%%
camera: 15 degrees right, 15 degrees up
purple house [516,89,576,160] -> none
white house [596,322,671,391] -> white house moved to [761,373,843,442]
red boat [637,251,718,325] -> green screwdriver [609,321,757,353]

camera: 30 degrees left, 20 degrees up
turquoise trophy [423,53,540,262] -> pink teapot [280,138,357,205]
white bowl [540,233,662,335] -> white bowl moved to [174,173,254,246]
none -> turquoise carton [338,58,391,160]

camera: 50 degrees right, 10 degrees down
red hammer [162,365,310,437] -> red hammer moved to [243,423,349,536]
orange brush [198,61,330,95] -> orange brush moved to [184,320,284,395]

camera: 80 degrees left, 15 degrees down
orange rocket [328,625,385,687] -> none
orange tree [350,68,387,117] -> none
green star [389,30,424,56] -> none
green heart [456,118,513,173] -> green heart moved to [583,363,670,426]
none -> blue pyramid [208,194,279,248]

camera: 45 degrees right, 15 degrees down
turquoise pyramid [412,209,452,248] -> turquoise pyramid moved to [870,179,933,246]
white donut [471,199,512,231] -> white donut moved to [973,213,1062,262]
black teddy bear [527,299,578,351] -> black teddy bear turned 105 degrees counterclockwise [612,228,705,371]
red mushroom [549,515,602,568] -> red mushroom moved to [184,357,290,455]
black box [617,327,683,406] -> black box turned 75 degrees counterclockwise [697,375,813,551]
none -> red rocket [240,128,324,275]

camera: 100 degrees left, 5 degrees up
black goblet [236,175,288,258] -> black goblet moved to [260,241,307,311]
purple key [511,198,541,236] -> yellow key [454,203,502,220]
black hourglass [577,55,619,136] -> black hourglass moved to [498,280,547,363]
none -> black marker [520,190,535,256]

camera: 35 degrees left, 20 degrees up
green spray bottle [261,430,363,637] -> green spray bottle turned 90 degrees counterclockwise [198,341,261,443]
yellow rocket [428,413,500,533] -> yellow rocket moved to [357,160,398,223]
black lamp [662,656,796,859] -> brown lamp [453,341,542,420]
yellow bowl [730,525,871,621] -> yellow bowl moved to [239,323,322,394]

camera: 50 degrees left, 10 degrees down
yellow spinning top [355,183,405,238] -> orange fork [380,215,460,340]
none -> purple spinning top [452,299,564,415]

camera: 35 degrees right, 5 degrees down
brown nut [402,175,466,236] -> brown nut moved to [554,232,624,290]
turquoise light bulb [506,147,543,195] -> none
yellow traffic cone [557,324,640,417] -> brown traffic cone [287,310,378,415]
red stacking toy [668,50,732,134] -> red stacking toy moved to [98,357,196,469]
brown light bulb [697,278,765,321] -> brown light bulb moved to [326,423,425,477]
%%
_Problem details:_
Could you print the material above once more, exactly as it stands?

_Written solution:_
camera: 15 degrees right, 15 degrees up
purple house [516,89,576,160] -> none
white house [596,322,671,391] -> white house moved to [761,373,843,442]
red boat [637,251,718,325] -> green screwdriver [609,321,757,353]

camera: 30 degrees left, 20 degrees up
turquoise trophy [423,53,540,262] -> pink teapot [280,138,357,205]
white bowl [540,233,662,335] -> white bowl moved to [174,173,254,246]
none -> turquoise carton [338,58,391,160]

camera: 50 degrees right, 10 degrees down
red hammer [162,365,310,437] -> red hammer moved to [243,423,349,536]
orange brush [198,61,330,95] -> orange brush moved to [184,320,284,395]

camera: 80 degrees left, 15 degrees down
orange rocket [328,625,385,687] -> none
orange tree [350,68,387,117] -> none
green star [389,30,424,56] -> none
green heart [456,118,513,173] -> green heart moved to [583,363,670,426]
none -> blue pyramid [208,194,279,248]

camera: 45 degrees right, 15 degrees down
turquoise pyramid [412,209,452,248] -> turquoise pyramid moved to [870,179,933,246]
white donut [471,199,512,231] -> white donut moved to [973,213,1062,262]
black teddy bear [527,299,578,351] -> black teddy bear turned 105 degrees counterclockwise [612,228,705,371]
red mushroom [549,515,602,568] -> red mushroom moved to [184,357,290,455]
black box [617,327,683,406] -> black box turned 75 degrees counterclockwise [697,375,813,551]
none -> red rocket [240,128,324,275]

camera: 100 degrees left, 5 degrees up
black goblet [236,175,288,258] -> black goblet moved to [260,241,307,311]
purple key [511,198,541,236] -> yellow key [454,203,502,220]
black hourglass [577,55,619,136] -> black hourglass moved to [498,280,547,363]
none -> black marker [520,190,535,256]

camera: 35 degrees left, 20 degrees up
green spray bottle [261,430,363,637] -> green spray bottle turned 90 degrees counterclockwise [198,341,261,443]
yellow rocket [428,413,500,533] -> yellow rocket moved to [357,160,398,223]
black lamp [662,656,796,859] -> brown lamp [453,341,542,420]
yellow bowl [730,525,871,621] -> yellow bowl moved to [239,323,322,394]

camera: 50 degrees left, 10 degrees down
yellow spinning top [355,183,405,238] -> orange fork [380,215,460,340]
none -> purple spinning top [452,299,564,415]

camera: 35 degrees right, 5 degrees down
brown nut [402,175,466,236] -> brown nut moved to [554,232,624,290]
turquoise light bulb [506,147,543,195] -> none
yellow traffic cone [557,324,640,417] -> brown traffic cone [287,310,378,415]
red stacking toy [668,50,732,134] -> red stacking toy moved to [98,357,196,469]
brown light bulb [697,278,765,321] -> brown light bulb moved to [326,423,425,477]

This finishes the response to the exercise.